Start of RECORDS SUPPLIED
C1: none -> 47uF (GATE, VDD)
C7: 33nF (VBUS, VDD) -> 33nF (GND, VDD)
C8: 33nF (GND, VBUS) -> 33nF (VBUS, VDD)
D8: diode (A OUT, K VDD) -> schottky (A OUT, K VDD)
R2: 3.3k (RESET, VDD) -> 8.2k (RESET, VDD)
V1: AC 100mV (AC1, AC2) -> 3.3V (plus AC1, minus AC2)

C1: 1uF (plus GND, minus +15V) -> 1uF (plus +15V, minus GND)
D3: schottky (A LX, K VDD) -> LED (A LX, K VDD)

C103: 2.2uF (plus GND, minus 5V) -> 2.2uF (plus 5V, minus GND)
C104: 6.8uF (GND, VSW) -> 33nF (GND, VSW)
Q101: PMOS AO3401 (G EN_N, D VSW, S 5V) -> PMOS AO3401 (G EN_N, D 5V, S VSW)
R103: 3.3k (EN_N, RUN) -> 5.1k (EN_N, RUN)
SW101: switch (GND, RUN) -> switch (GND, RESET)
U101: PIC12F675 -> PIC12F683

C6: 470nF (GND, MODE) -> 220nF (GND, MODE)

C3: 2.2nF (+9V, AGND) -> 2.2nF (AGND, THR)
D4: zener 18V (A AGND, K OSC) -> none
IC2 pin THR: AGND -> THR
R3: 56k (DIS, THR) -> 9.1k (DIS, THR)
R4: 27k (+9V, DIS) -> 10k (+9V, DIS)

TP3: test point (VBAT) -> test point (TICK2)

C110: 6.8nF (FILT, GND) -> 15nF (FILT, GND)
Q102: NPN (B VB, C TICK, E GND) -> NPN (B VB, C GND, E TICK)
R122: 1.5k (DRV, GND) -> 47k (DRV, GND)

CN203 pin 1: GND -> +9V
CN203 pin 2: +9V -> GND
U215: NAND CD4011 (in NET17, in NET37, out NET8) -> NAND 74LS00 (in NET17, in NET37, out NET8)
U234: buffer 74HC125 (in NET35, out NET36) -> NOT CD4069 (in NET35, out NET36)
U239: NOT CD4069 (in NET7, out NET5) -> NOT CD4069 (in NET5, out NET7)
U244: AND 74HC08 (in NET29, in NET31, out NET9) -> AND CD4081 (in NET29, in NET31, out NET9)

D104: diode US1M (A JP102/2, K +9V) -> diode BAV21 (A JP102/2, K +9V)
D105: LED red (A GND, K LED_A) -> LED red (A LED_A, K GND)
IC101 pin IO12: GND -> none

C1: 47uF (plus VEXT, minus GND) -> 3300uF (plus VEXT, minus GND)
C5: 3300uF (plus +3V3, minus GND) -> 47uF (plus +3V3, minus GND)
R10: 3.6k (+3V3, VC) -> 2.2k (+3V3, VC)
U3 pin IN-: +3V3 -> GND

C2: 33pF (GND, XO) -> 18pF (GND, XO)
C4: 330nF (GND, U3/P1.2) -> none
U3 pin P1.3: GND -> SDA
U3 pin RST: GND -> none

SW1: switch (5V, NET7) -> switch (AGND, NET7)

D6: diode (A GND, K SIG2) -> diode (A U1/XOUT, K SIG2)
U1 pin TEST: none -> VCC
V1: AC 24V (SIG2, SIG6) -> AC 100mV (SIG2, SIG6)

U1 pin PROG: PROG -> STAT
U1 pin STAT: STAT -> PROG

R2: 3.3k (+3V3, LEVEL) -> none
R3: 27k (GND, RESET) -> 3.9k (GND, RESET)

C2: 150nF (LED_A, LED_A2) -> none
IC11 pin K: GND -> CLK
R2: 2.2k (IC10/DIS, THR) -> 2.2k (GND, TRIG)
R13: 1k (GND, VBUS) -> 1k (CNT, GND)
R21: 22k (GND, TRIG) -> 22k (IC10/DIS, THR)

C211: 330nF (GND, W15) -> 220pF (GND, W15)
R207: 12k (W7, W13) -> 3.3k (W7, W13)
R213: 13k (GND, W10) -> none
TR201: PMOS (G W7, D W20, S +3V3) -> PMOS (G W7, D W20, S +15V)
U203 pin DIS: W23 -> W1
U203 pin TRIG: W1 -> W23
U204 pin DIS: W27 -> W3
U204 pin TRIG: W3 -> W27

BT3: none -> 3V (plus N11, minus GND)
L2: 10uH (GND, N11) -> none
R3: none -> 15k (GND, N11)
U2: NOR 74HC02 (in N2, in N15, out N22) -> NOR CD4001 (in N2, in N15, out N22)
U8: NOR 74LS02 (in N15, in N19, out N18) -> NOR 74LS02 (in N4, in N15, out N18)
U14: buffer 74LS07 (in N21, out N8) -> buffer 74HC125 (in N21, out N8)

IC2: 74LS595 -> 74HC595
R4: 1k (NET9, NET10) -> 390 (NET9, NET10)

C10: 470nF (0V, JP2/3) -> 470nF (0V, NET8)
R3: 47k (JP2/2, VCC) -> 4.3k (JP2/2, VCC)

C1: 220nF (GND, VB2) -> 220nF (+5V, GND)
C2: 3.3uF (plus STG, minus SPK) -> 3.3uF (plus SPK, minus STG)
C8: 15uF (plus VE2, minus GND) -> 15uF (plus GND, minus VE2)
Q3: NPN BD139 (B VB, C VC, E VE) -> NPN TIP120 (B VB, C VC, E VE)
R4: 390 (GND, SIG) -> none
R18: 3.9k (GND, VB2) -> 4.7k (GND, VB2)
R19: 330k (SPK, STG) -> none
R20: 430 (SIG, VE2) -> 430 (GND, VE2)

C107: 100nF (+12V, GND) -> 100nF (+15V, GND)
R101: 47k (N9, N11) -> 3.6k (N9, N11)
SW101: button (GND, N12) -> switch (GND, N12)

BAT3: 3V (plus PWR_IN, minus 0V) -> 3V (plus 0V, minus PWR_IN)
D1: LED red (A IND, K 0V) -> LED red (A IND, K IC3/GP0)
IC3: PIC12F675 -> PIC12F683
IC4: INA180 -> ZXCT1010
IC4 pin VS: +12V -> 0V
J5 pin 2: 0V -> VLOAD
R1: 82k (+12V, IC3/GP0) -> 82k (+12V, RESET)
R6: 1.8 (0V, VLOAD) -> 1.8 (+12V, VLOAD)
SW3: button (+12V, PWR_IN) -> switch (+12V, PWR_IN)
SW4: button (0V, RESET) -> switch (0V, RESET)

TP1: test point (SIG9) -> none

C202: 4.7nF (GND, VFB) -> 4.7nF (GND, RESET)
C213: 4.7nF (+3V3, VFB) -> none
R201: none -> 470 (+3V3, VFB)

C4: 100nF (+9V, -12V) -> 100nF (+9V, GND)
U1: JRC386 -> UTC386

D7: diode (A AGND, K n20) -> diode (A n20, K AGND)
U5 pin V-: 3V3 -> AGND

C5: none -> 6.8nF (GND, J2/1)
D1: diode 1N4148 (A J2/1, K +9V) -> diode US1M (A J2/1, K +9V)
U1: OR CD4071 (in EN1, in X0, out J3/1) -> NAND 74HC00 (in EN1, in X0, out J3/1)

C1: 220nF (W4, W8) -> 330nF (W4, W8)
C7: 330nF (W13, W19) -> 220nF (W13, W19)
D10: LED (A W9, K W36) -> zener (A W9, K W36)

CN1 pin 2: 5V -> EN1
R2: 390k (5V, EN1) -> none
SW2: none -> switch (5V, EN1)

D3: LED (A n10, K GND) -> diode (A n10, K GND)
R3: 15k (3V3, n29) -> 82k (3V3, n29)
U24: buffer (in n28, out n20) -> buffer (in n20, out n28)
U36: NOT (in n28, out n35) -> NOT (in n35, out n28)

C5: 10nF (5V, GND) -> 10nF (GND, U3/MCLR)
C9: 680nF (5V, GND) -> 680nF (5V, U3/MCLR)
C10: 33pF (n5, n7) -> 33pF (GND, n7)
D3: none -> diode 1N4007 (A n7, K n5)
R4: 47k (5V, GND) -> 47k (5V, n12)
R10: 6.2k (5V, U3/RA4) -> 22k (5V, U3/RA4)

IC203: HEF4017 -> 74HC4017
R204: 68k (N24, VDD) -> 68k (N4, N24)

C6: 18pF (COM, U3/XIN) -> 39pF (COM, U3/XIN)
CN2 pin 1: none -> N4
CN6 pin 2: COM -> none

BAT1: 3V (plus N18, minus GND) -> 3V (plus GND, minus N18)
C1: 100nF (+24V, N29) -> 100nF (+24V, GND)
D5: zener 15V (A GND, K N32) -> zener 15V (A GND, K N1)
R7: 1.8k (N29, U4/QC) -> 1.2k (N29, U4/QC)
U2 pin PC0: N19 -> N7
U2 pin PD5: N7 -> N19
End of RECORDS SUPPLIED
▶ [EXERCISE DETAILS]: Taking the entries above, write out exactly the lines starting with the line containing "U1 pin PROG: PROG -> STAT" and going on through the line containing "C8: 15uF (plus", both included, and nothing else.

▶ [OUTPUT FOR THIS TASK]:
U1 pin PROG: PROG -> STAT
U1 pin STAT: STAT -> PROG

R2: 3.3k (+3V3, LEVEL) -> none
R3: 27k (GND, RESET) -> 3.9k (GND, RESET)

C2: 150nF (LED_A, LED_A2) -> none
IC11 pin K: GND -> CLK
R2: 2.2k (IC10/DIS, THR) -> 2.2k (GND, TRIG)
R13: 1k (GND, VBUS) -> 1k (CNT, GND)
R21: 22k (GND, TRIG) -> 22k (IC10/DIS, THR)

C211: 330nF (GND, W15) -> 220pF (GND, W15)
R207: 12k (W7, W13) -> 3.3k (W7, W13)
R213: 13k (GND, W10) -> none
TR201: PMOS (G W7, D W20, S +3V3) -> PMOS (G W7, D W20, S +15V)
U203 pin DIS: W23 -> W1
U203 pin TRIG: W1 -> W23
U204 pin DIS: W27 -> W3
U204 pin TRIG: W3 -> W27

BT3: none -> 3V (plus N11, minus GND)
L2: 10uH (GND, N11) -> none
R3: none -> 15k (GND, N11)
U2: NOR 74HC02 (in N2, in N15, out N22) -> NOR CD4001 (in N2, in N15, out N22)
U8: NOR 74LS02 (in N15, in N19, out N18) -> NOR 74LS02 (in N4, in N15, out N18)
U14: buffer 74LS07 (in N21, out N8) -> buffer 74HC125 (in N21, out N8)

IC2: 74LS595 -> 74HC595
R4: 1k (NET9, NET10) -> 390 (NET9, NET10)

C10: 470nF (0V, JP2/3) -> 470nF (0V, NET8)
R3: 47k (JP2/2, VCC) -> 4.3k (JP2/2, VCC)

C1: 220nF (GND, VB2) -> 220nF (+5V, GND)
C2: 3.3uF (plus STG, minus SPK) -> 3.3uF (plus SPK, minus STG)
C8: 15uF (plus VE2, minus GND) -> 15uF (plus GND, minus VE2)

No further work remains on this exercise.